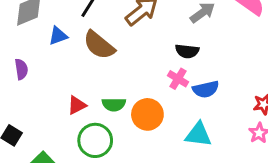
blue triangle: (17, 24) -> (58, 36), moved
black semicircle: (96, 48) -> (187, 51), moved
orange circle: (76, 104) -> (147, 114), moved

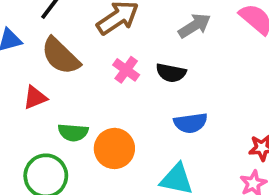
pink cross: (178, 79) -> (126, 70), moved
red triangle: (77, 105) -> (35, 98), moved

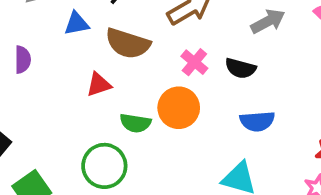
brown semicircle: (60, 56) -> (128, 43), turned -30
orange circle: (114, 148) -> (179, 108), moved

◆ Work required: Repeat every line above precisely; pictures do not belong in the copy.

◆ Task answer:
blue triangle: (17, 24) -> (58, 36), moved
black semicircle: (96, 48) -> (187, 51), moved
orange circle: (76, 104) -> (147, 114), moved

pink cross: (178, 79) -> (126, 70), moved
red triangle: (77, 105) -> (35, 98), moved

brown semicircle: (60, 56) -> (128, 43), turned -30
orange circle: (114, 148) -> (179, 108), moved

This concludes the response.